Shape state change listings:
---*---

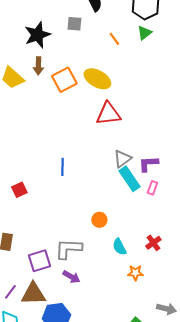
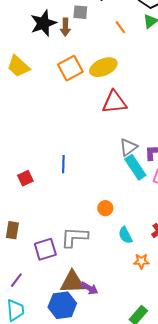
brown arrow: (38, 66) -> (65, 27), moved
yellow ellipse: (97, 79) -> (103, 67), turned -52
blue line: (62, 167) -> (63, 164), moved
purple arrow: (71, 277) -> (89, 288), moved
brown triangle: (33, 294) -> (72, 282), moved

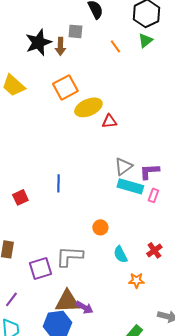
yellow ellipse: (103, 67) -> (88, 107), moved
red triangle: (114, 102) -> (109, 121), size x0.6
cyan rectangle: (135, 167) -> (130, 186), turned -40

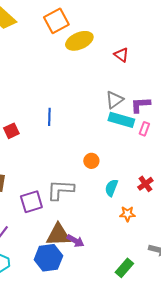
red triangle: (109, 121) -> (121, 55), moved, turned 42
cyan semicircle: (120, 254) -> (111, 188), turned 48

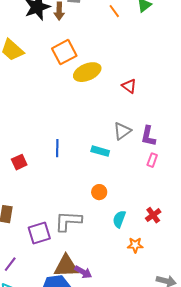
purple L-shape: (140, 105) -> (148, 136), turned -75
cyan rectangle: (121, 120) -> (100, 151), moved, size x0.7

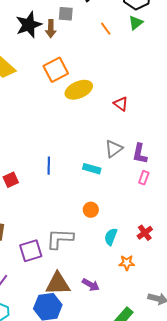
purple arrow: (83, 272) -> (91, 285), moved

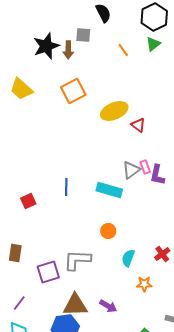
yellow ellipse: (79, 90) -> (114, 111), moved
cyan rectangle: (92, 169) -> (109, 190), size x1.4
pink rectangle: (144, 178) -> (145, 167), moved, turned -40

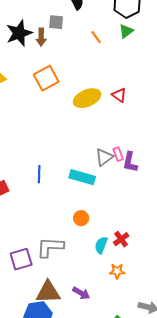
red triangle: (138, 125) -> (119, 95), moved
red cross: (162, 254) -> (121, 239), moved

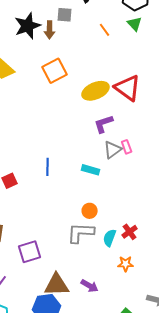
green triangle: (126, 31) -> (135, 24), turned -35
red triangle: (119, 95) -> (128, 88), size x1.8
purple L-shape: (130, 162) -> (104, 124), moved, turned 60
cyan rectangle: (82, 177) -> (91, 170), size x0.7
gray L-shape: (50, 247) -> (81, 233), moved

---*---

Exercise prompt - Would you restate the records above word for word and exclude the pictures?

Written answer -
brown arrow: (38, 66) -> (65, 27), moved
yellow ellipse: (97, 79) -> (103, 67), turned -52
blue line: (62, 167) -> (63, 164), moved
purple arrow: (71, 277) -> (89, 288), moved
brown triangle: (33, 294) -> (72, 282), moved

yellow ellipse: (103, 67) -> (88, 107), moved
red triangle: (114, 102) -> (109, 121), size x0.6
cyan rectangle: (135, 167) -> (130, 186), turned -40

red triangle: (109, 121) -> (121, 55), moved, turned 42
cyan semicircle: (120, 254) -> (111, 188), turned 48

purple L-shape: (140, 105) -> (148, 136), turned -75
cyan rectangle: (121, 120) -> (100, 151), moved, size x0.7

purple arrow: (83, 272) -> (91, 285), moved

yellow ellipse: (79, 90) -> (114, 111), moved
cyan rectangle: (92, 169) -> (109, 190), size x1.4
pink rectangle: (144, 178) -> (145, 167), moved, turned -40

red triangle: (138, 125) -> (119, 95), moved
red cross: (162, 254) -> (121, 239), moved

green triangle: (126, 31) -> (135, 24), turned -35
red triangle: (119, 95) -> (128, 88), size x1.8
purple L-shape: (130, 162) -> (104, 124), moved, turned 60
cyan rectangle: (82, 177) -> (91, 170), size x0.7
gray L-shape: (50, 247) -> (81, 233), moved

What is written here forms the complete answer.